╭─ Records for the exercise

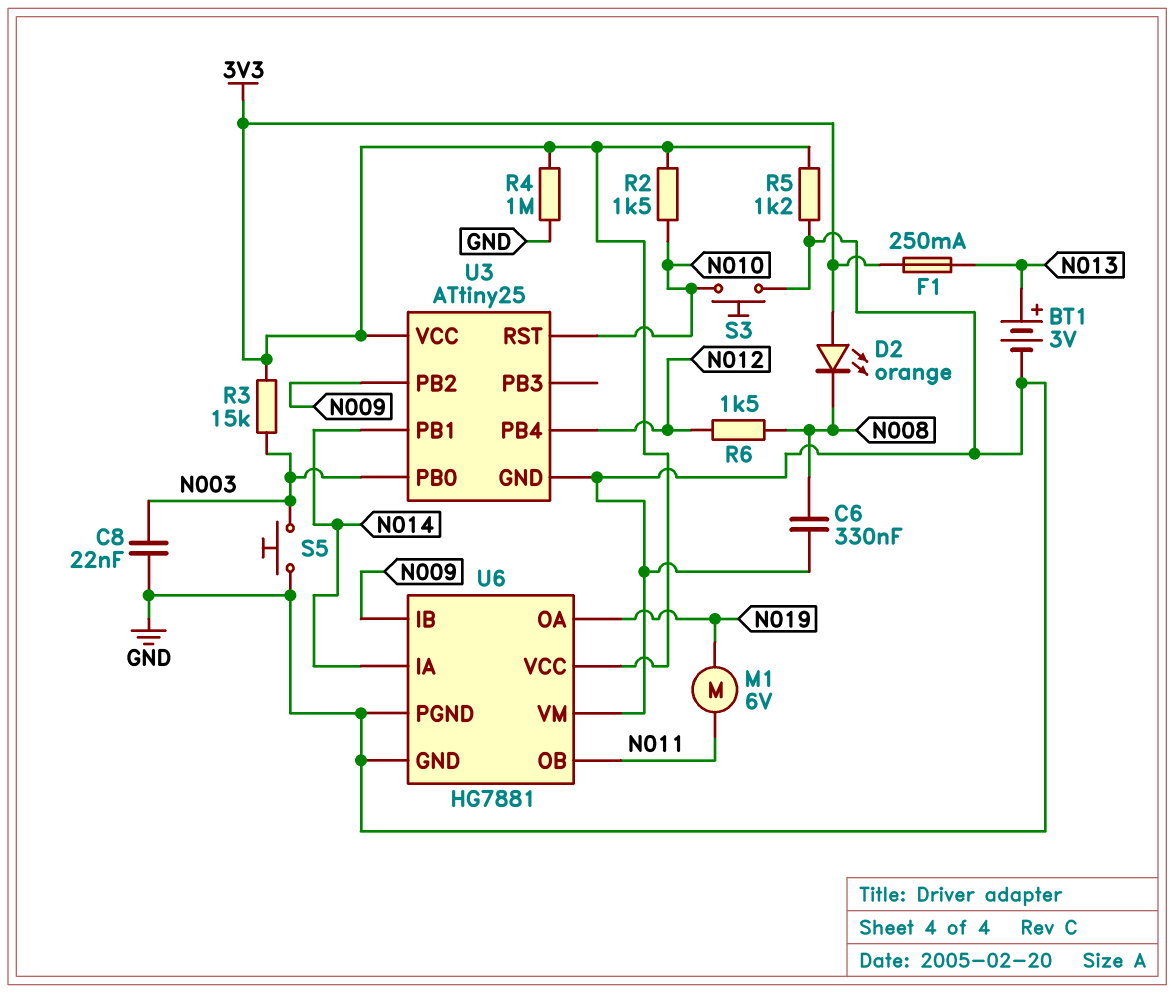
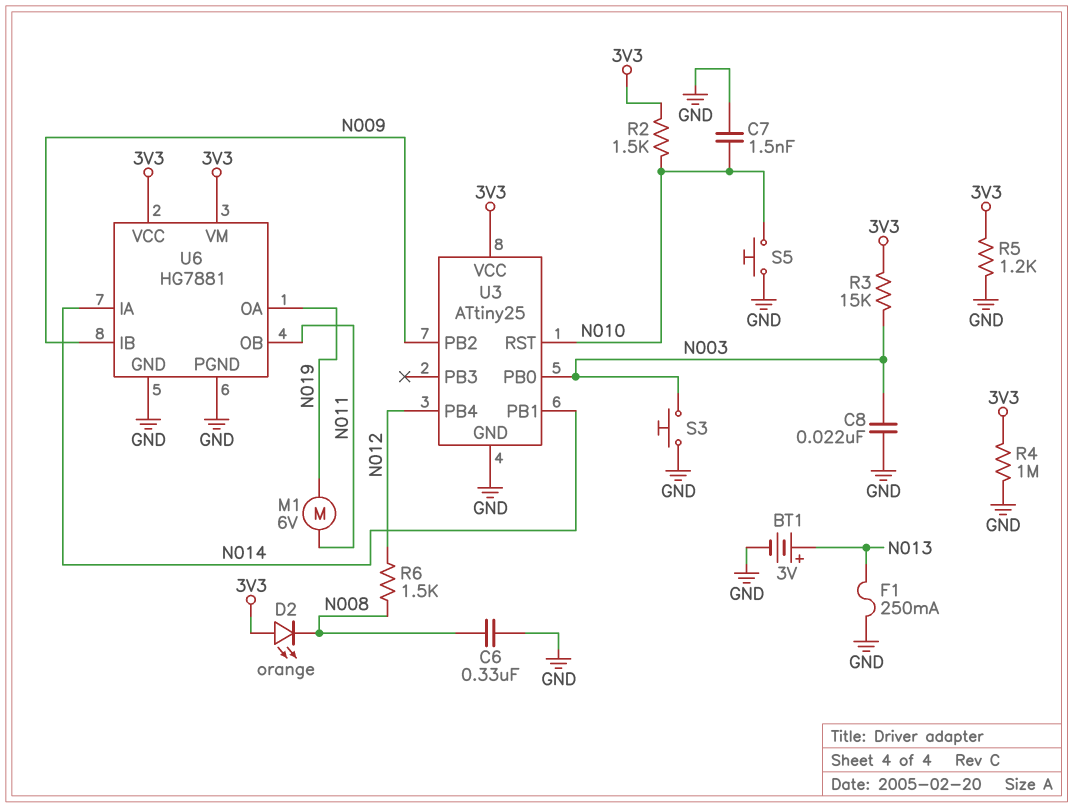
C7: none -> 1.5nF (GND, N010)
F1: 250mA (3V3, N013) -> 250mA (GND, N013)
S3: button (GND, N010) -> button (GND, N003)
S5: button (GND, N003) -> button (GND, N010)
U6 pin VM: GND -> 3V3

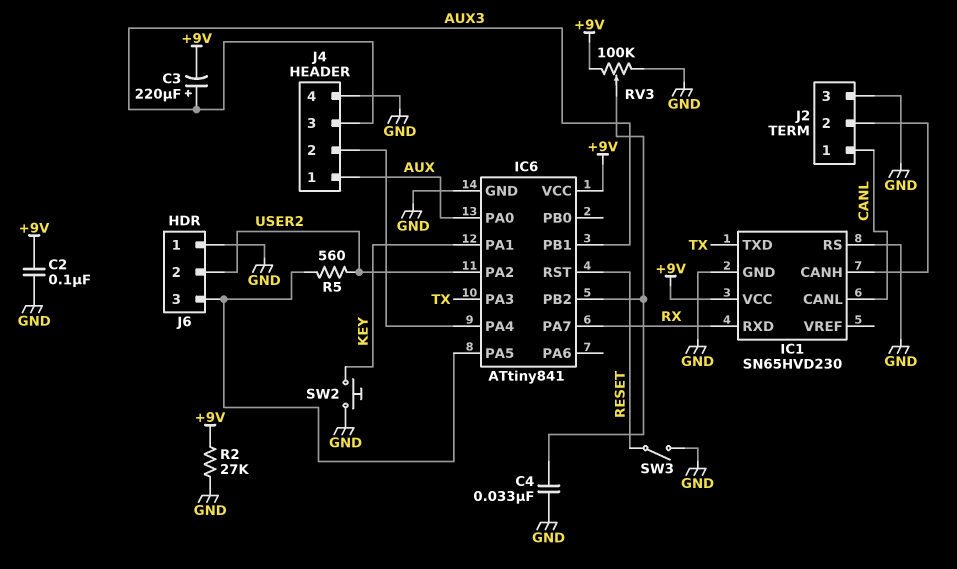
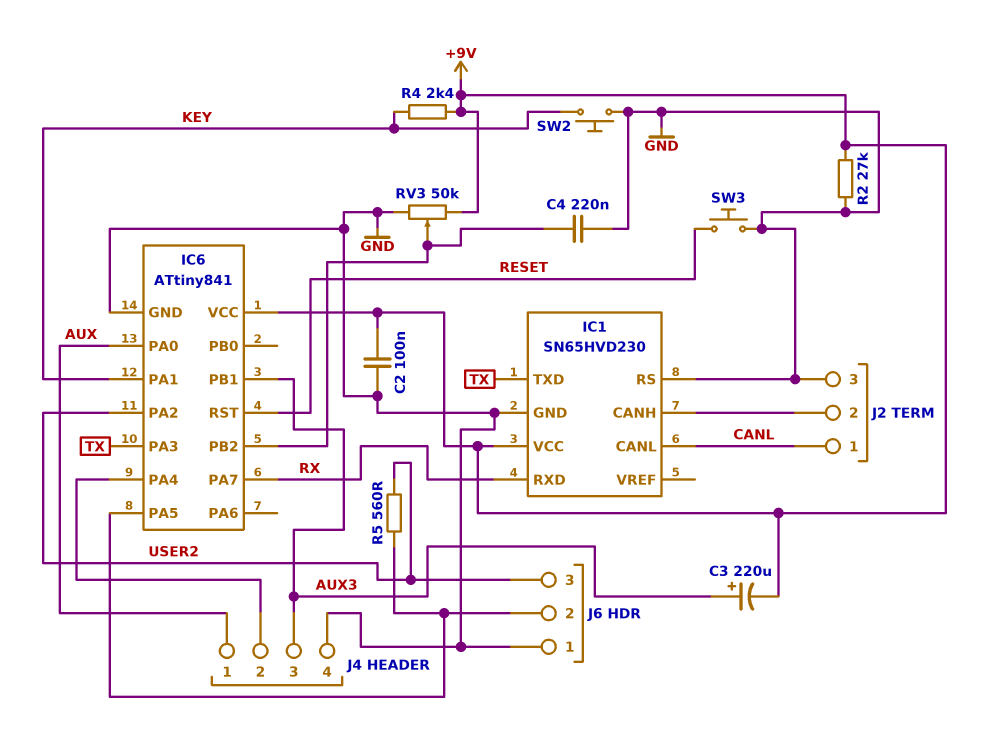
C4: 33nF (GND, IC6/PB2) -> 220nF (GND, IC6/PB2)
J6 pin 2: USER2 -> IC6/PA5
J6 pin 3: IC6/PA5 -> USER2
R4: none -> 2.4k (+9V, KEY)
RV3: 100k (+9V, GND, wiper IC6/PB2) -> 50k (+9V, GND, wiper IC6/PB2)
SW3: switch (GND, RESET) -> button (GND, RESET)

╰─

Instructions for the task
Leaving every image behind, repeat the data in full and exactly.

Finished task
C7: none -> 1.5nF (GND, N010)
F1: 250mA (3V3, N013) -> 250mA (GND, N013)
S3: button (GND, N010) -> button (GND, N003)
S5: button (GND, N003) -> button (GND, N010)
U6 pin VM: GND -> 3V3

C4: 33nF (GND, IC6/PB2) -> 220nF (GND, IC6/PB2)
J6 pin 2: USER2 -> IC6/PA5
J6 pin 3: IC6/PA5 -> USER2
R4: none -> 2.4k (+9V, KEY)
RV3: 100k (+9V, GND, wiper IC6/PB2) -> 50k (+9V, GND, wiper IC6/PB2)
SW3: switch (GND, RESET) -> button (GND, RESET)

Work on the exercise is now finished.